▶ _Try it_: Give all the lines below again, exactly, with no pictures.

▶ _Material for this exercise_:
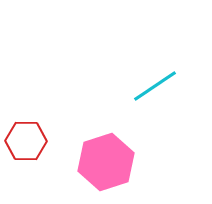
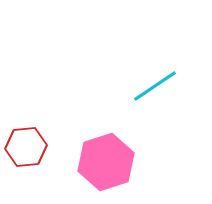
red hexagon: moved 6 px down; rotated 6 degrees counterclockwise
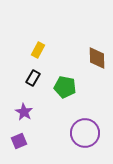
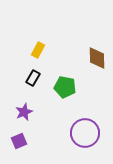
purple star: rotated 18 degrees clockwise
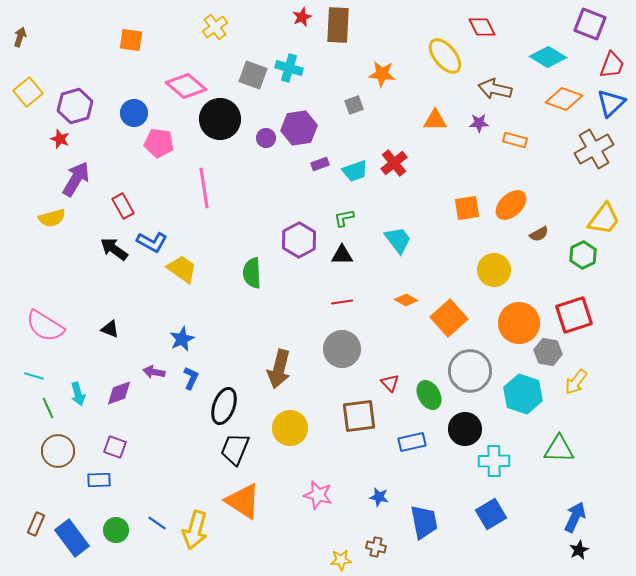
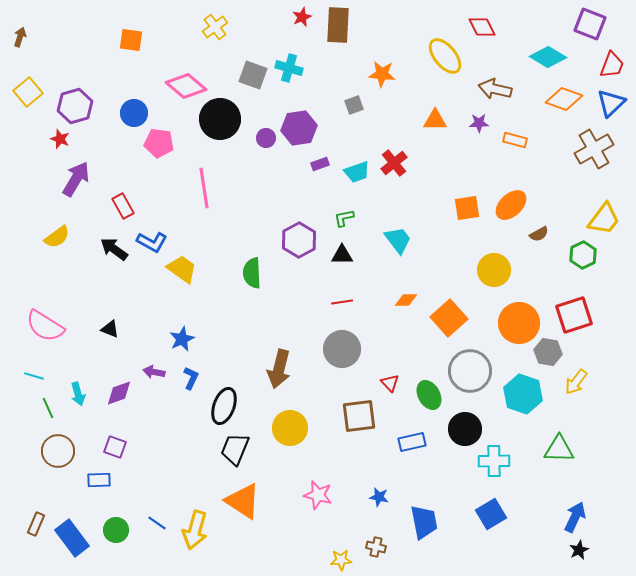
cyan trapezoid at (355, 171): moved 2 px right, 1 px down
yellow semicircle at (52, 218): moved 5 px right, 19 px down; rotated 20 degrees counterclockwise
orange diamond at (406, 300): rotated 30 degrees counterclockwise
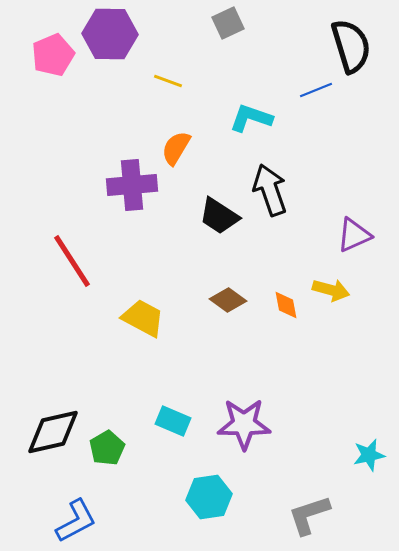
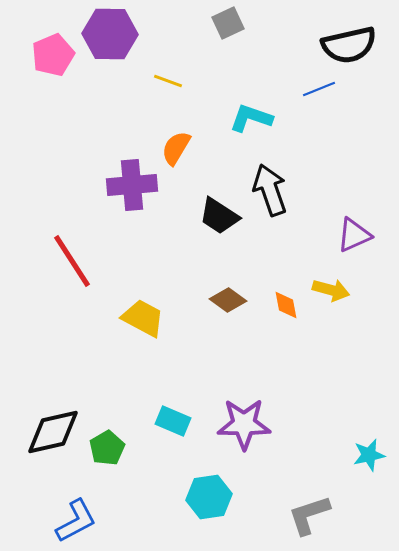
black semicircle: moved 2 px left, 1 px up; rotated 94 degrees clockwise
blue line: moved 3 px right, 1 px up
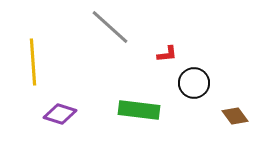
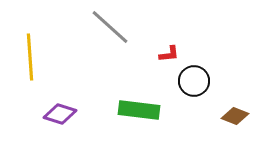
red L-shape: moved 2 px right
yellow line: moved 3 px left, 5 px up
black circle: moved 2 px up
brown diamond: rotated 32 degrees counterclockwise
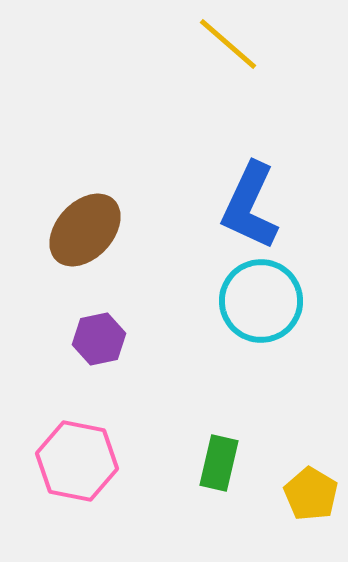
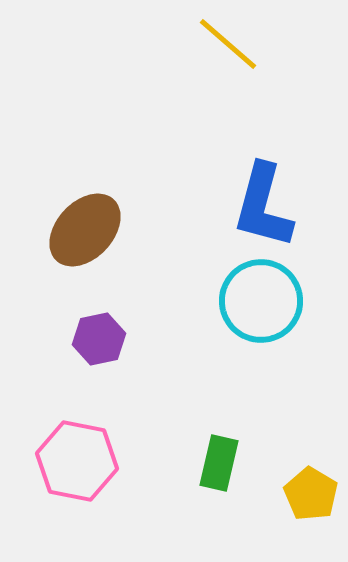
blue L-shape: moved 13 px right; rotated 10 degrees counterclockwise
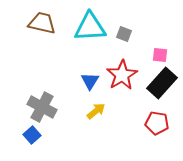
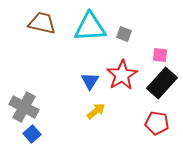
gray cross: moved 18 px left
blue square: moved 1 px up
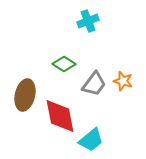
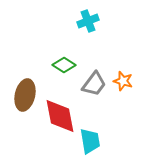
green diamond: moved 1 px down
cyan trapezoid: moved 1 px left, 1 px down; rotated 60 degrees counterclockwise
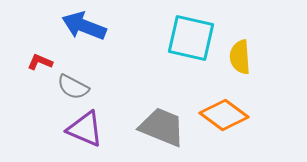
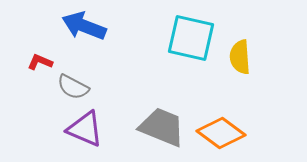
orange diamond: moved 3 px left, 18 px down
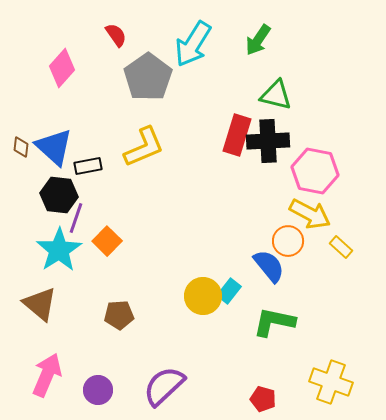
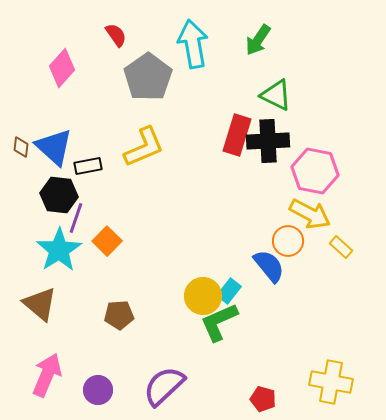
cyan arrow: rotated 138 degrees clockwise
green triangle: rotated 12 degrees clockwise
green L-shape: moved 55 px left; rotated 36 degrees counterclockwise
yellow cross: rotated 9 degrees counterclockwise
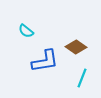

▶ _Response to this task_:
red hexagon: moved 6 px down; rotated 6 degrees counterclockwise
purple star: rotated 18 degrees clockwise
cyan trapezoid at (355, 171): moved 2 px right, 1 px down
yellow semicircle at (52, 218): moved 5 px right, 19 px down; rotated 20 degrees counterclockwise
orange diamond at (406, 300): rotated 30 degrees counterclockwise
black semicircle: moved 2 px left, 1 px up; rotated 94 degrees clockwise
blue line: moved 3 px right, 1 px up
red L-shape: moved 2 px right
yellow line: moved 3 px left, 5 px up
black circle: moved 2 px up
brown diamond: rotated 32 degrees counterclockwise
blue L-shape: moved 13 px right; rotated 10 degrees counterclockwise
gray cross: moved 18 px left
blue square: moved 1 px up
green diamond: moved 1 px down
cyan trapezoid: moved 1 px left, 1 px down; rotated 60 degrees counterclockwise
orange diamond: moved 3 px left, 18 px down
cyan arrow: rotated 138 degrees clockwise
green triangle: rotated 12 degrees clockwise
green L-shape: moved 55 px left; rotated 36 degrees counterclockwise
yellow cross: rotated 9 degrees counterclockwise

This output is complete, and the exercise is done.